Task directions:
If a record holds a picture, drop the picture and return the rest of the record word for word.

Data extract:

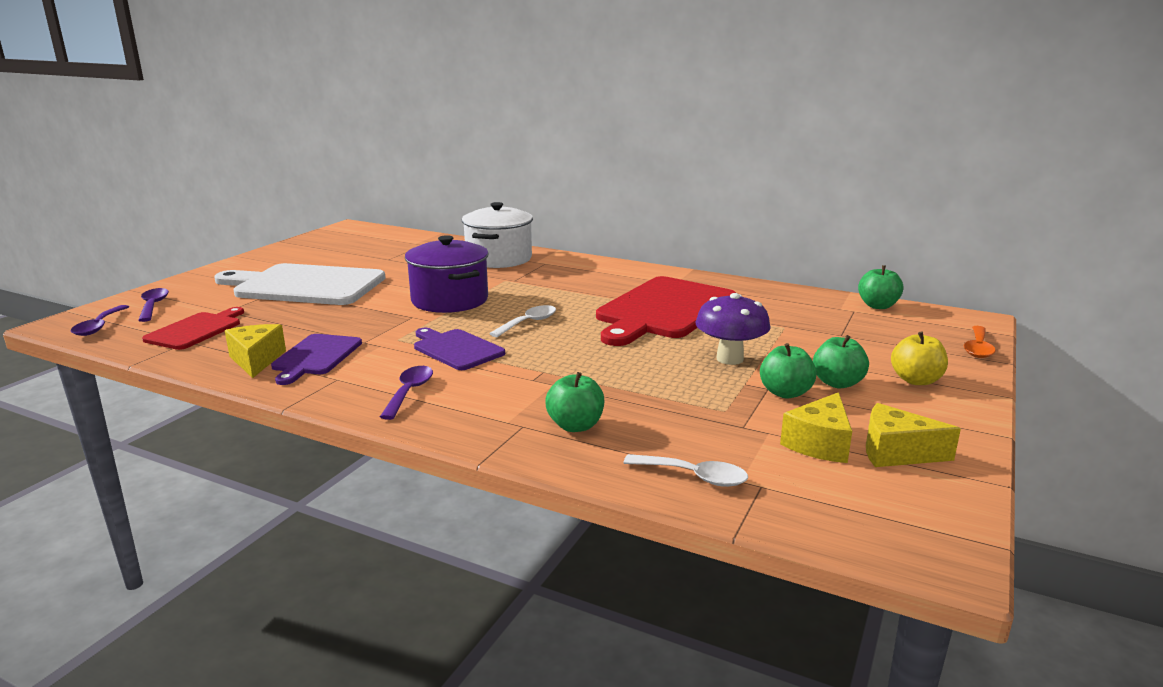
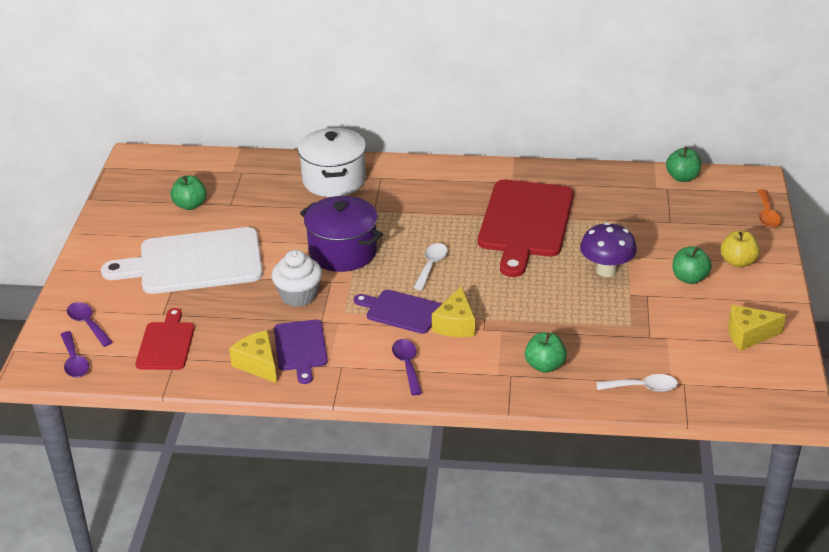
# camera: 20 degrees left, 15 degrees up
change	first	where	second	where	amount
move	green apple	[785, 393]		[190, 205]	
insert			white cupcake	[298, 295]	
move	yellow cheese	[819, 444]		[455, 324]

Finished exercise:
# camera: 20 degrees left, 15 degrees up
change	first	where	second	where	amount
move	green apple	[785, 393]		[190, 205]	
insert			white cupcake	[298, 295]	
move	yellow cheese	[819, 444]		[455, 324]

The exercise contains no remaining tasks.